(Beginning of ENTRIES SHOWN)
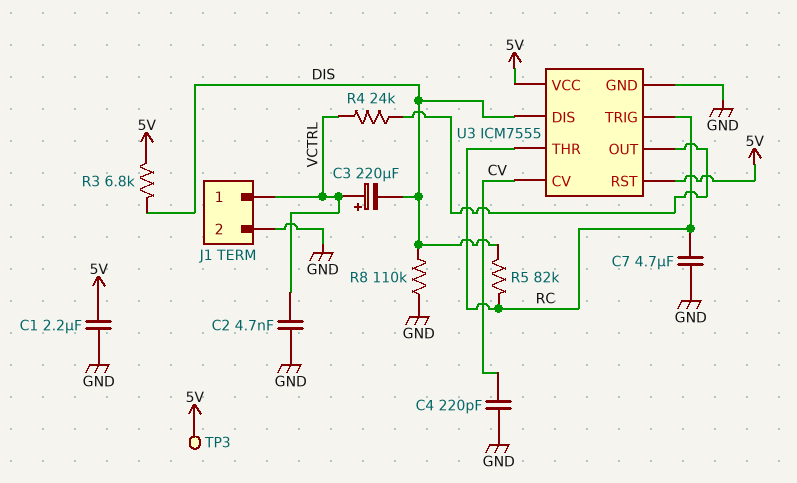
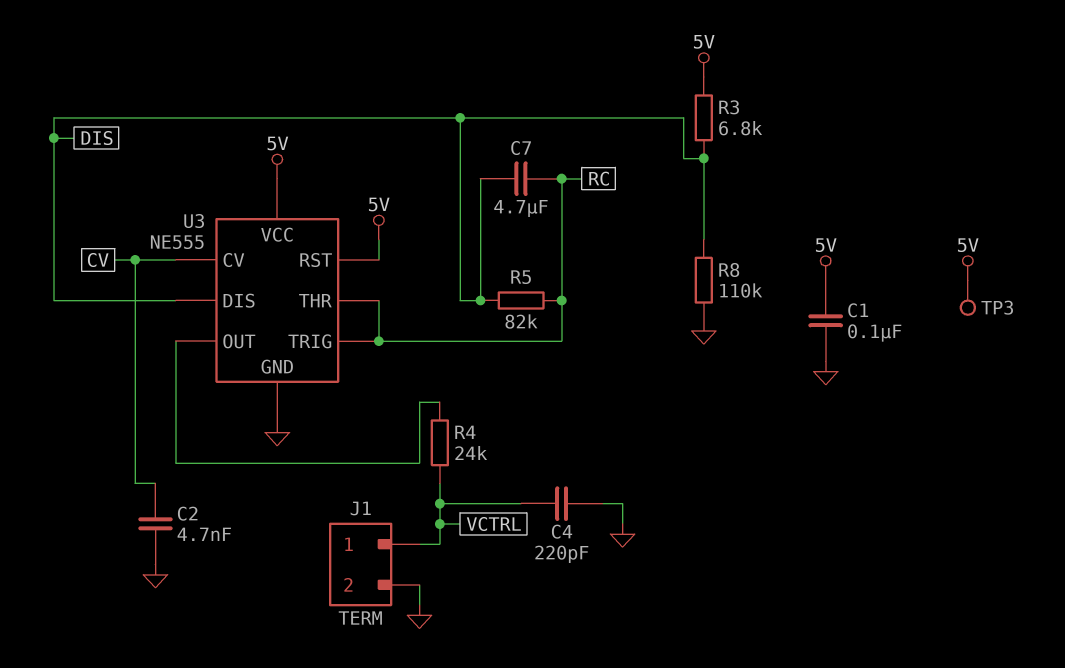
C1: 2.2uF (5V, GND) -> 100nF (5V, GND)
C2: 4.7nF (GND, VCTRL) -> 4.7nF (CV, GND)
C3: 220uF (plus VCTRL, minus DIS) -> none
C4: 220pF (CV, GND) -> 220pF (GND, VCTRL)
C7: 4.7uF (GND, RC) -> 4.7uF (DIS, RC)
U3: ICM7555 -> NE555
(End of ENTRIES SHOWN)
> [INSTRUCTIONS TO FOLLOW]: For the records above, state the number of lines that include the string "VCTRL" and add nothing.

> [EXERCISE OUTPUT]: 3